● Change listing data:
---+---

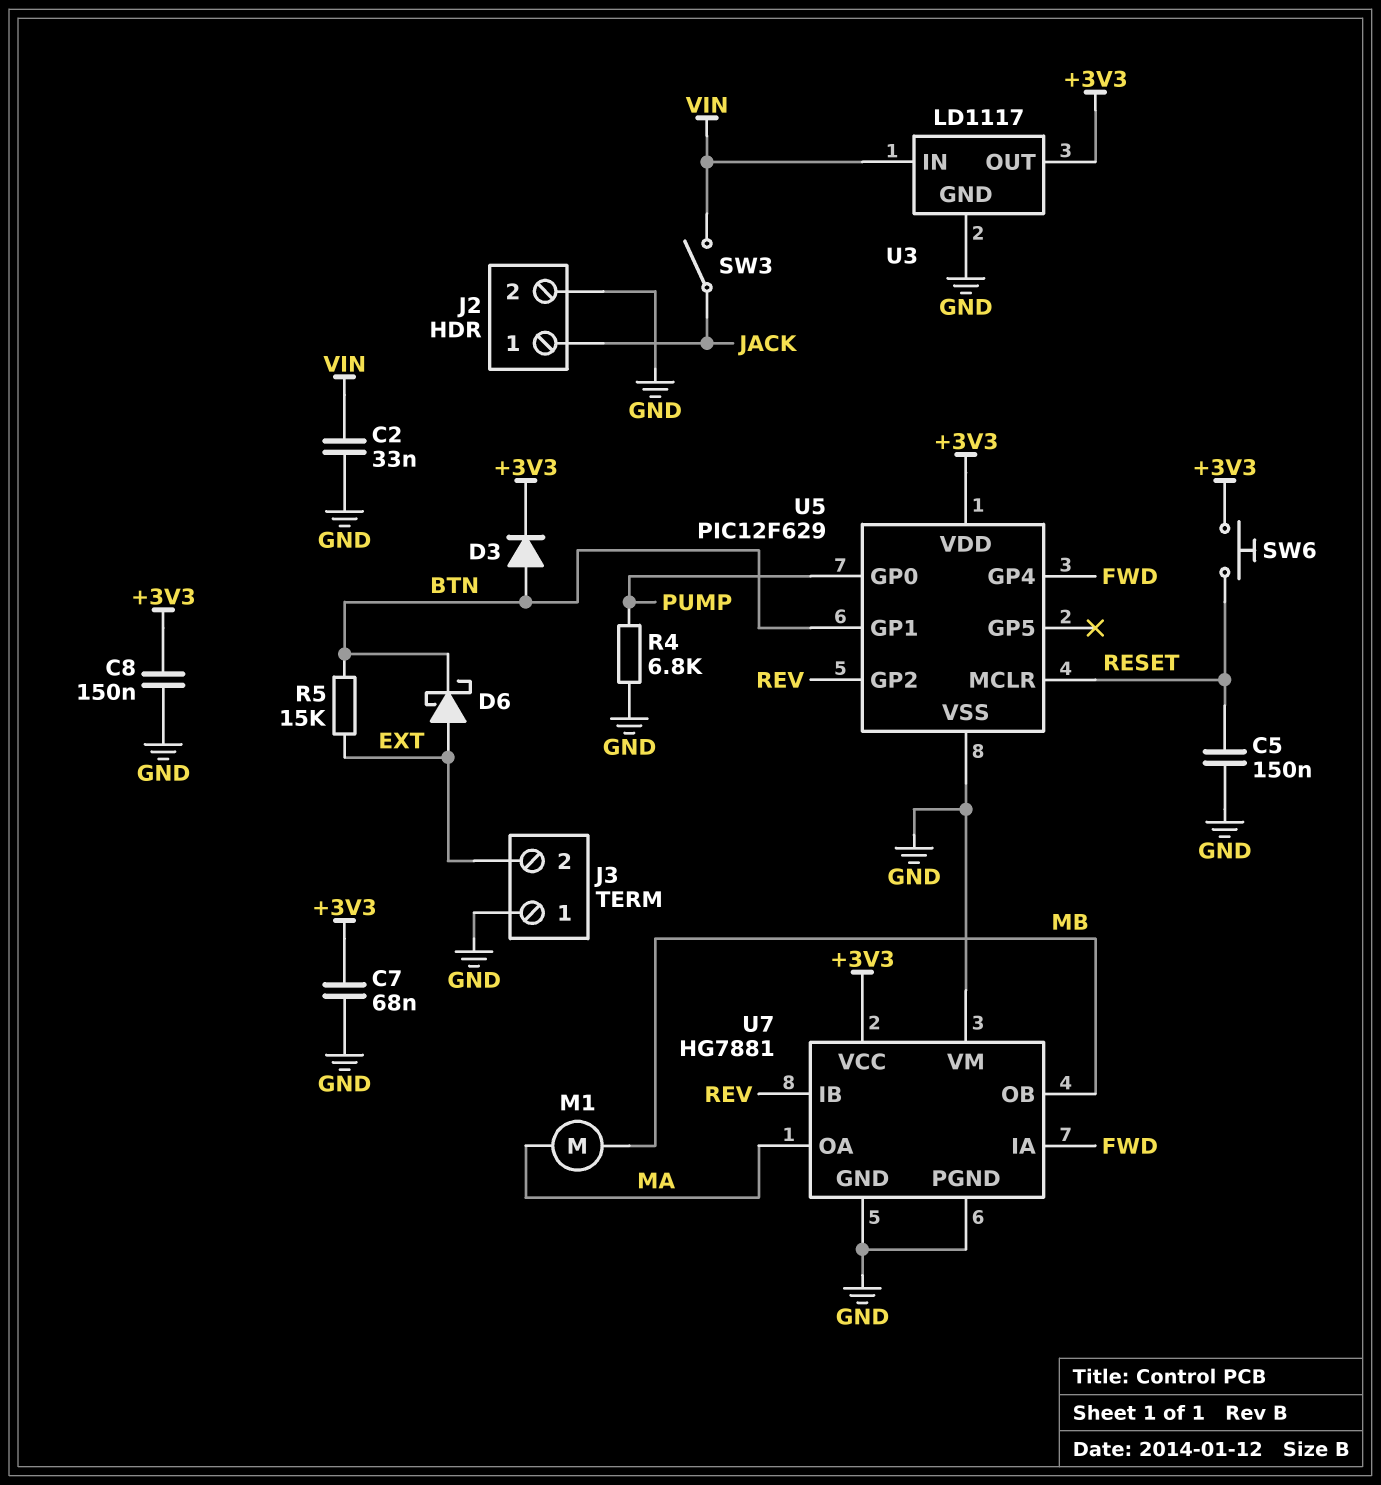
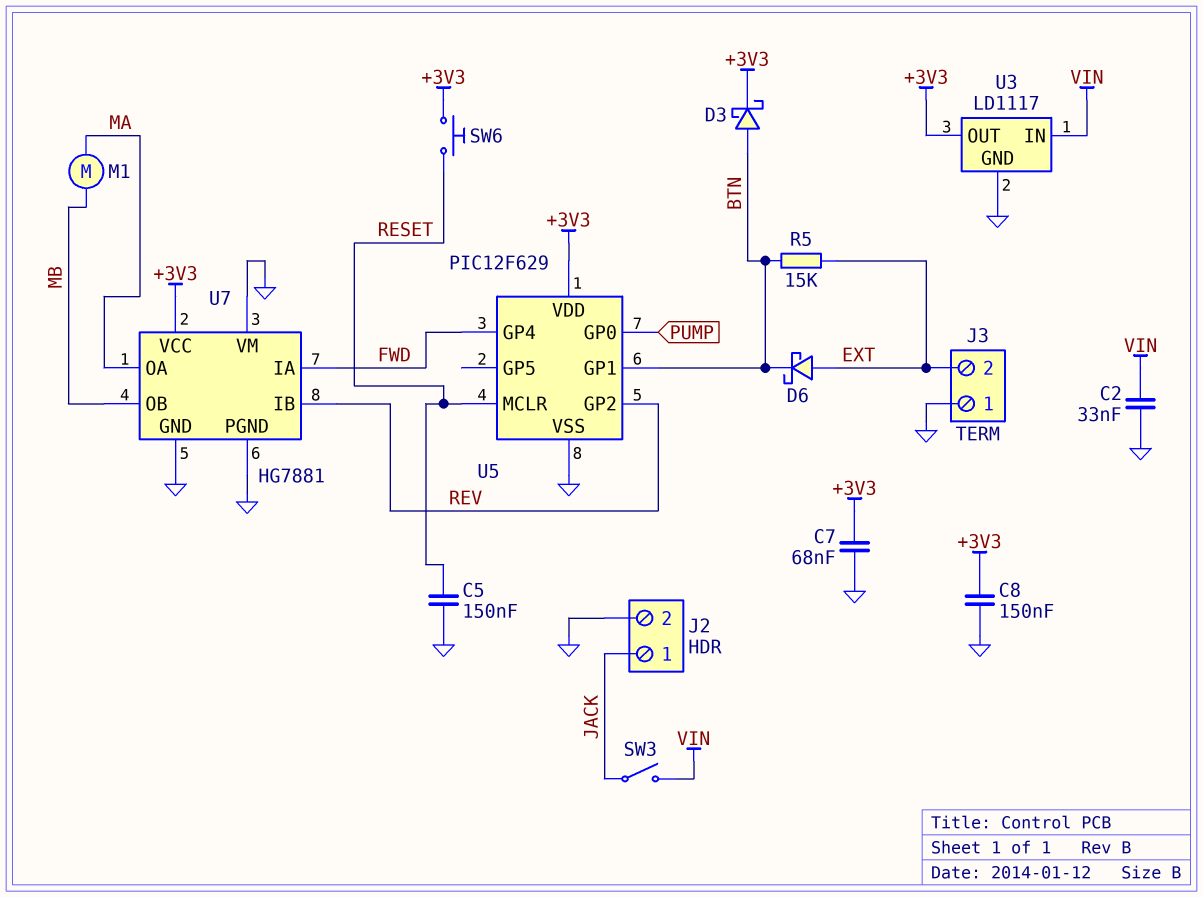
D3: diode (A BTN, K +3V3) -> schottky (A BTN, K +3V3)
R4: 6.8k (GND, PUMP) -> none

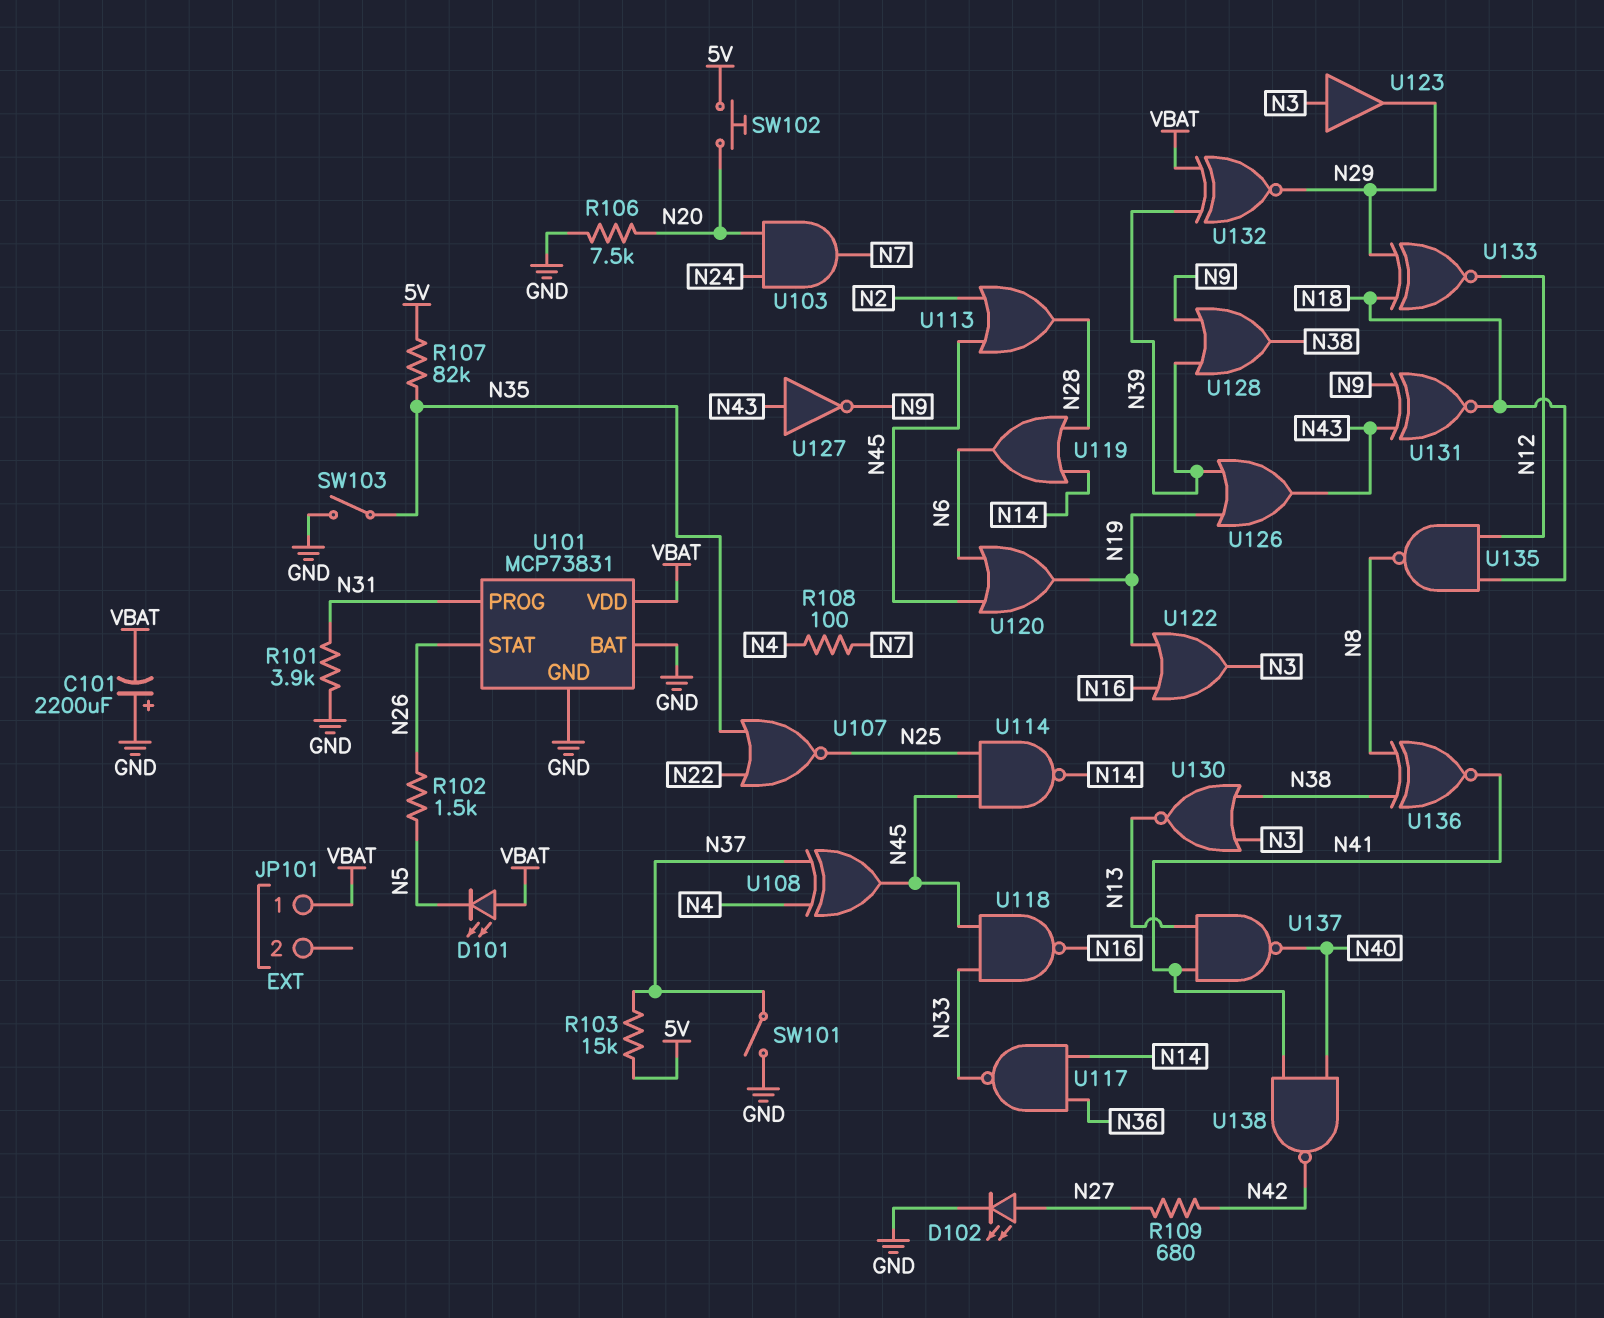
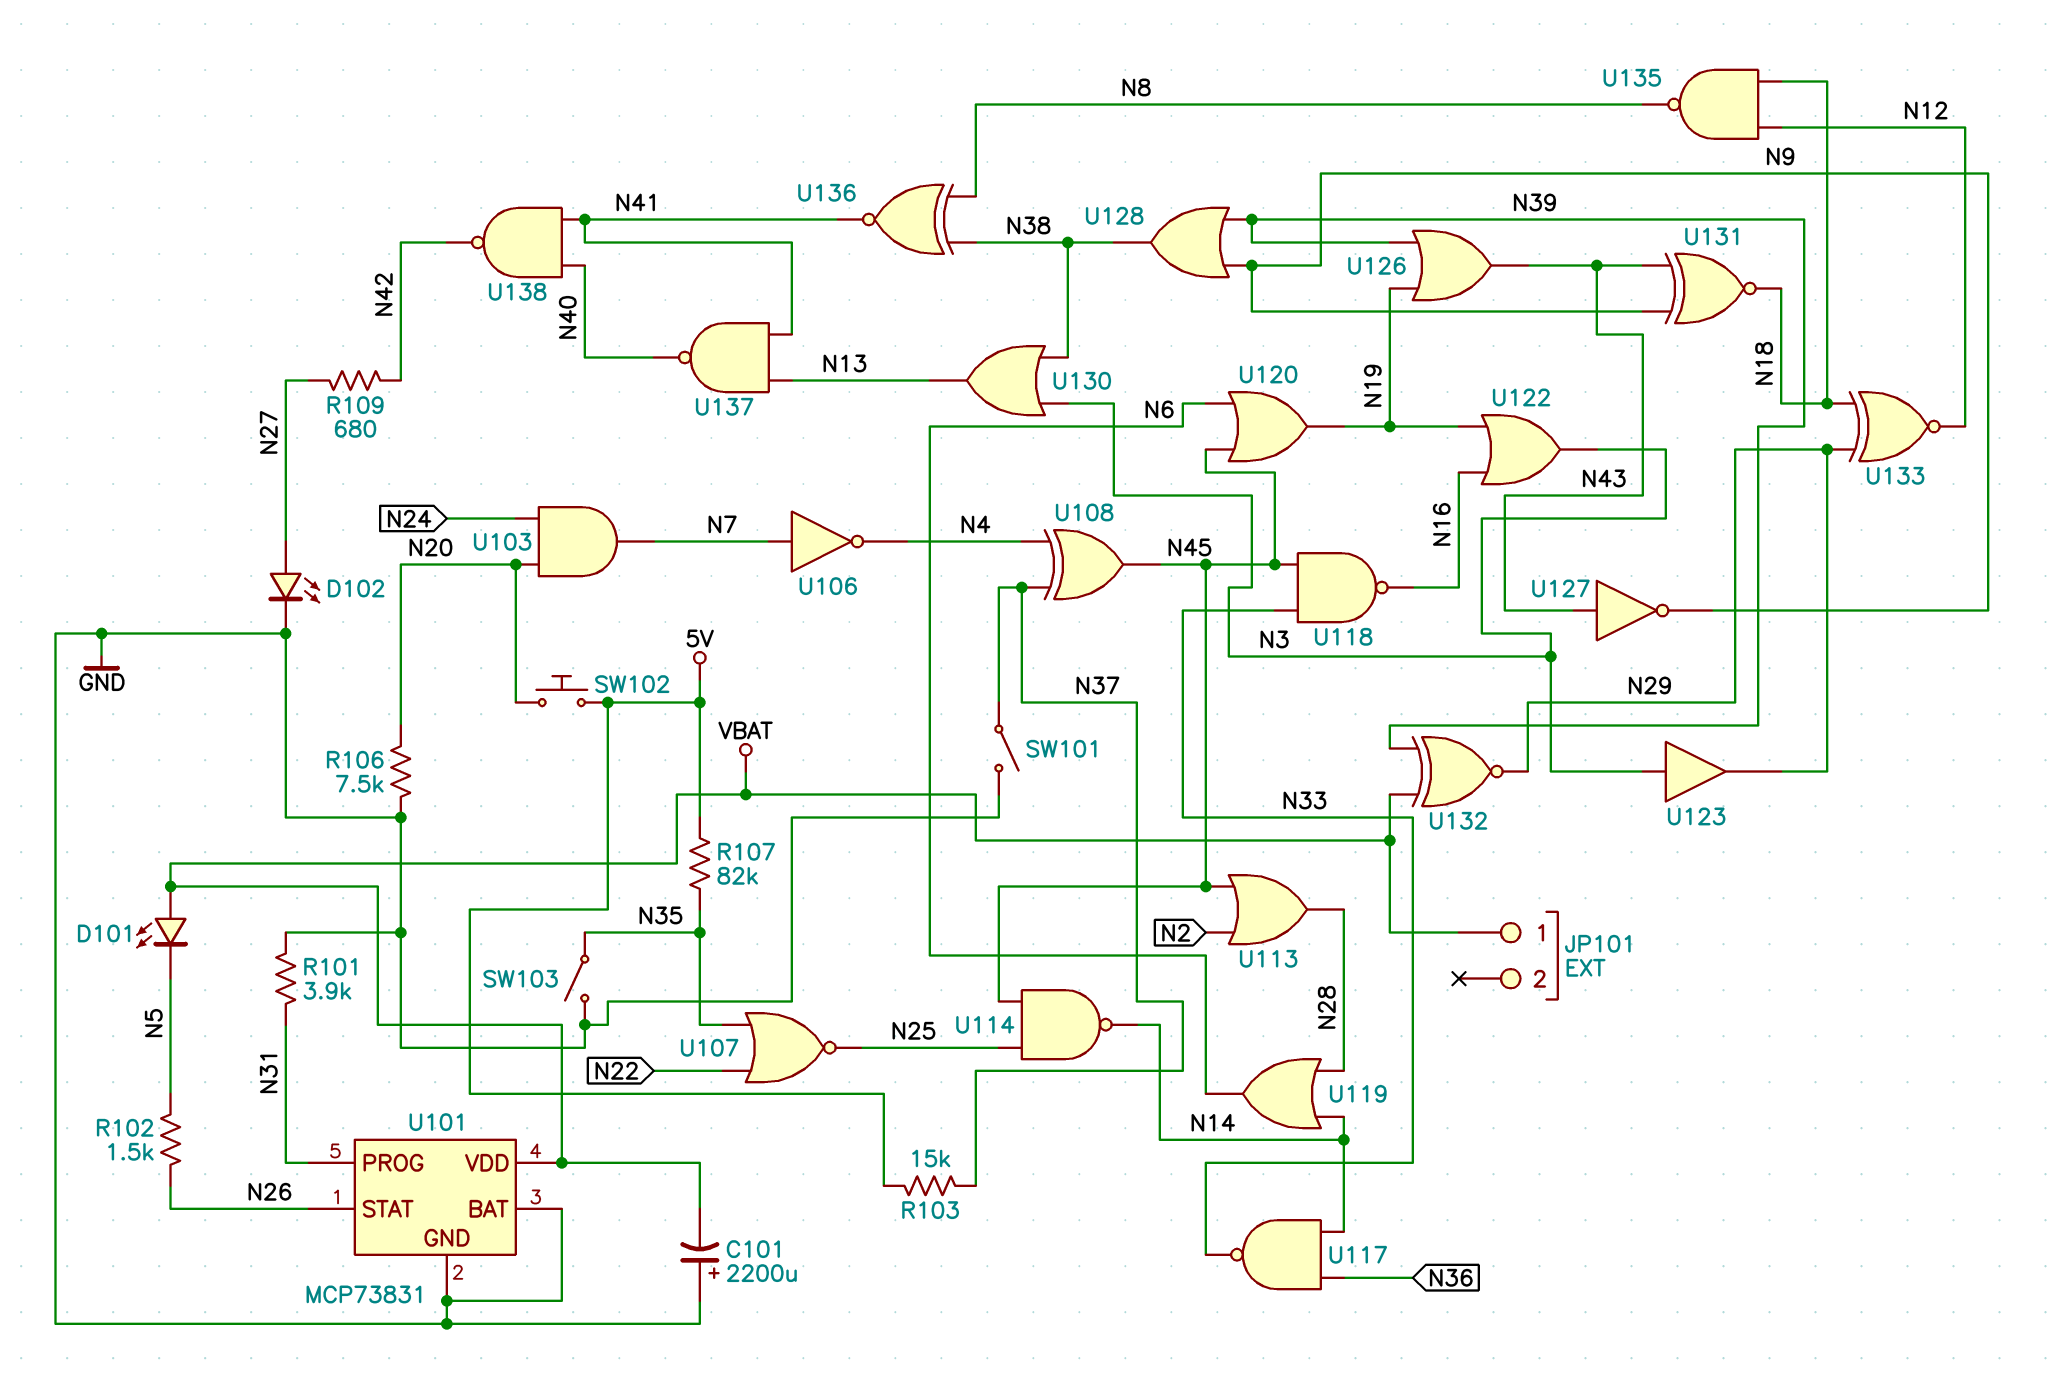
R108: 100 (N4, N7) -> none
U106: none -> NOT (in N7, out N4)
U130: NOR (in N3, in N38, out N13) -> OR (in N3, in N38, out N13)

---+---

● What you will do: Please list every line of the records that contains "none".

● Exercise response:
R4: 6.8k (GND, PUMP) -> none
R108: 100 (N4, N7) -> none
U106: none -> NOT (in N7, out N4)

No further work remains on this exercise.